■ Problem to work on
The answer must be an exact copy of the listing below.

————————

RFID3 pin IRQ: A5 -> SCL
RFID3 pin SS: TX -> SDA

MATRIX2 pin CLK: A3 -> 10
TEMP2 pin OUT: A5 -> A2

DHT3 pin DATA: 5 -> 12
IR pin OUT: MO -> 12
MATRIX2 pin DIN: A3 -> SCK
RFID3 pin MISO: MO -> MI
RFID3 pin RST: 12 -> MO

————————

■ Task output
RFID3 pin IRQ: A5 -> SCL
RFID3 pin SS: TX -> SDA

MATRIX2 pin CLK: A3 -> 10
TEMP2 pin OUT: A5 -> A2

DHT3 pin DATA: 5 -> 12
IR pin OUT: MO -> 12
MATRIX2 pin DIN: A3 -> SCK
RFID3 pin MISO: MO -> MI
RFID3 pin RST: 12 -> MO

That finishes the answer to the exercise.